Records below:

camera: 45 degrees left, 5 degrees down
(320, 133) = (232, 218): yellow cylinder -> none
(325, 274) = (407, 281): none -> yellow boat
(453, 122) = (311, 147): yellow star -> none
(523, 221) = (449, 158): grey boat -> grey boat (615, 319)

End of Records.
Records below:

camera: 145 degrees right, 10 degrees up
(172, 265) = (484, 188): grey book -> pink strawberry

End of Records.
Records below:

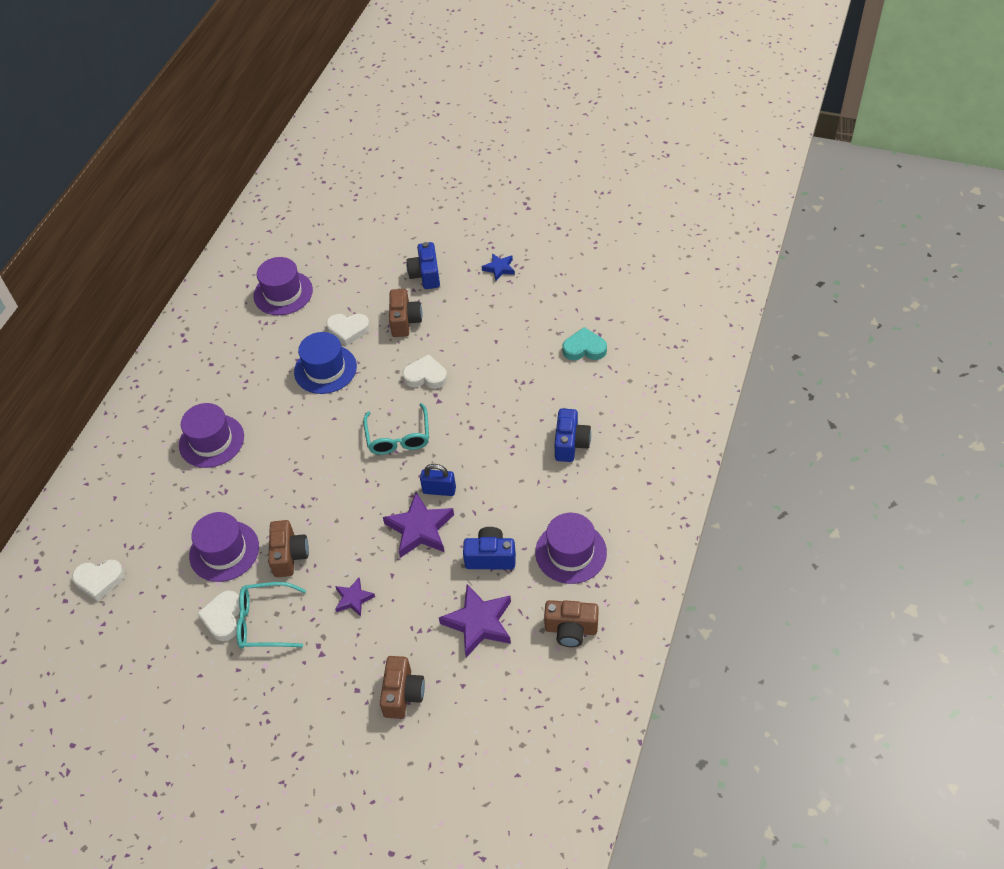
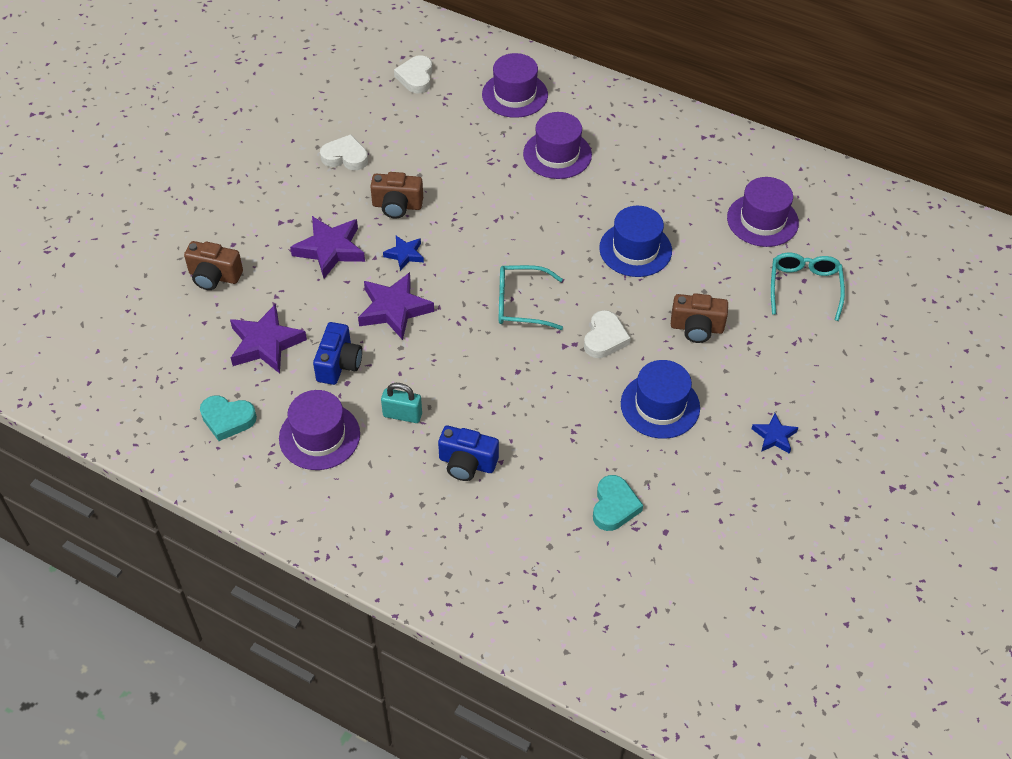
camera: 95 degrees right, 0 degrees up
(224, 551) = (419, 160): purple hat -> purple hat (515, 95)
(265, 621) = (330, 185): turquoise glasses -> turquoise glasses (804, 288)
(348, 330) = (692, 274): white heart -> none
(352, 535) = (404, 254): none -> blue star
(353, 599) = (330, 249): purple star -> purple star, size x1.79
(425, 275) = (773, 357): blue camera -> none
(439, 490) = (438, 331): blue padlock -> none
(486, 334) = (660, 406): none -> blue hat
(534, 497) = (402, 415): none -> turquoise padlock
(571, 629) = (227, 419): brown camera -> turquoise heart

End of Records.

Required action:
Using the entries above, repeat only the lines from the one containing "camera: 145 degrees right, 10 degrees up" through the one containing "(172, 265) = (484, 188): grey", end lines included.

Reply:
camera: 145 degrees right, 10 degrees up
(172, 265) = (484, 188): grey book -> pink strawberry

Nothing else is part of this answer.